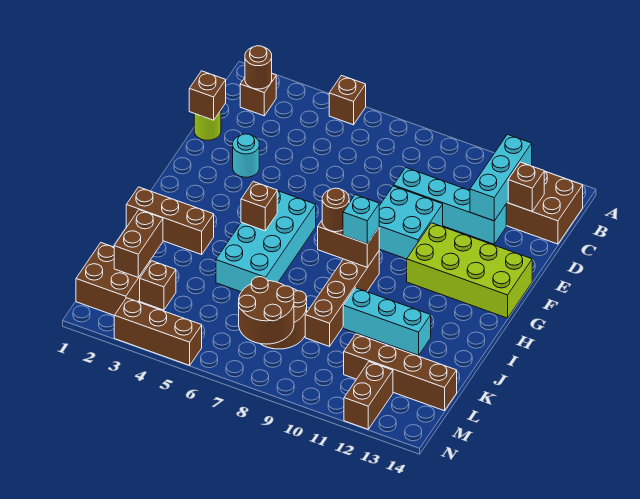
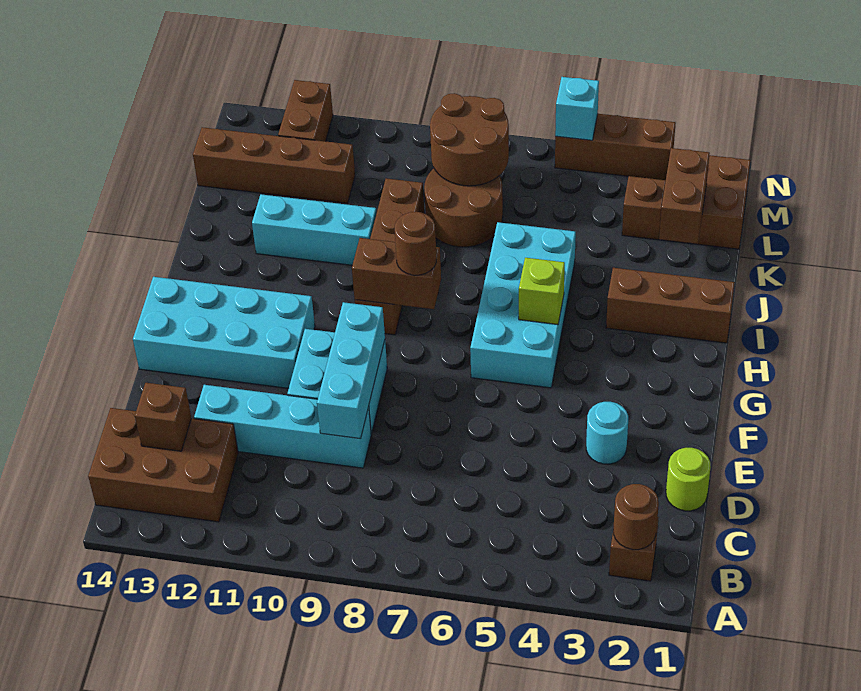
brown brick A5 level 1 -> none
cyan brick B12:D12 level 2 -> cyan brick D9:F9 level 2
brown brick D1 level 2 -> none
lime brick F11:G14 level 1 -> cyan brick F11:G14 level 1
brown brick H5 level 2 -> lime brick H5 level 2
cyan brick H9 level 3 -> cyan brick N5 level 2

--*--

What the task requires: Select and copy every line of the listing with the word "cyan".

Solution to the problem:
cyan brick B12:D12 level 2 -> cyan brick D9:F9 level 2
lime brick F11:G14 level 1 -> cyan brick F11:G14 level 1
cyan brick H9 level 3 -> cyan brick N5 level 2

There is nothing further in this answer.